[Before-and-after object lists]
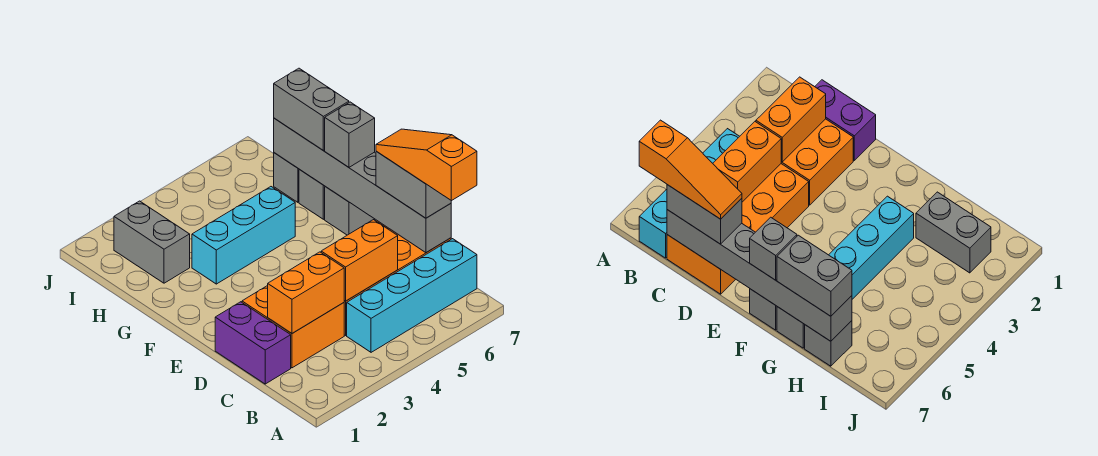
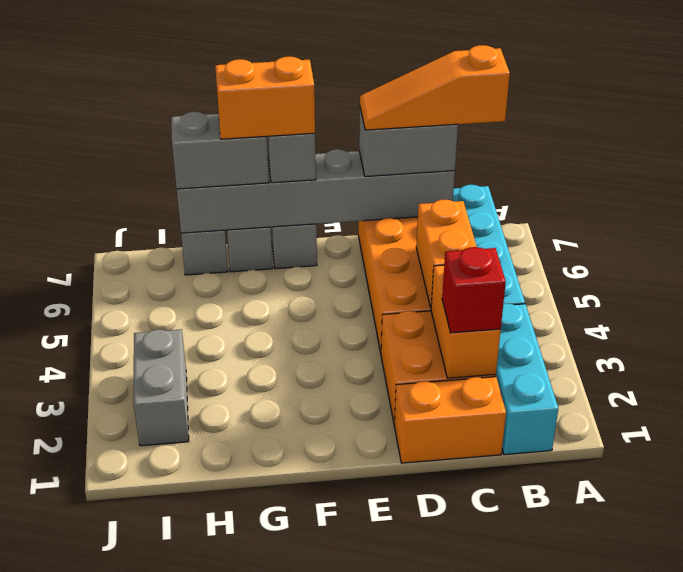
purple brick C1:D1 level 1 -> orange brick C1:D1 level 1
none -> red brick C2 level 3
none -> orange brick F7:G7 level 4
cyan brick G3:G5 level 1 -> cyan brick B1:B3 level 1
grey brick H2:I2 level 1 -> grey brick I2:I3 level 1

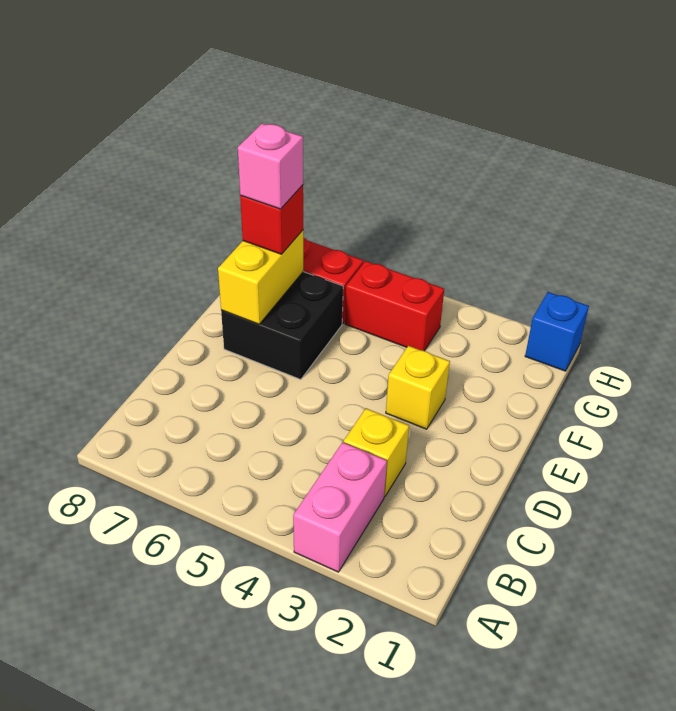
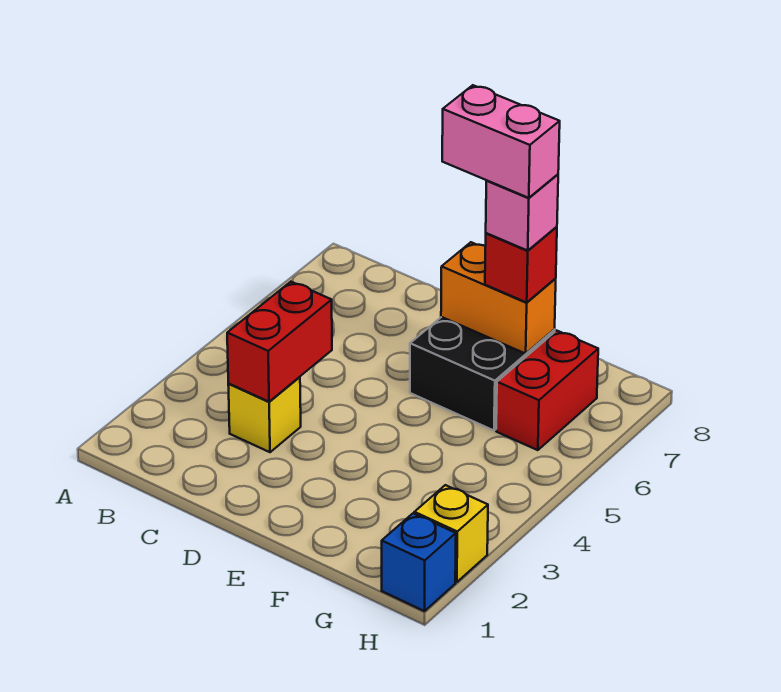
pink brick A3:B3 level 1 -> pink brick E7:F7 level 5
yellow brick E3 level 1 -> yellow brick H2 level 1
yellow brick E7:F7 level 2 -> orange brick E7:F7 level 2
red brick G4:G5 level 1 -> red brick C3:C4 level 2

Description of the task
Report how many lines above hold the string "none", giving nothing but the number.

Solution to this task
2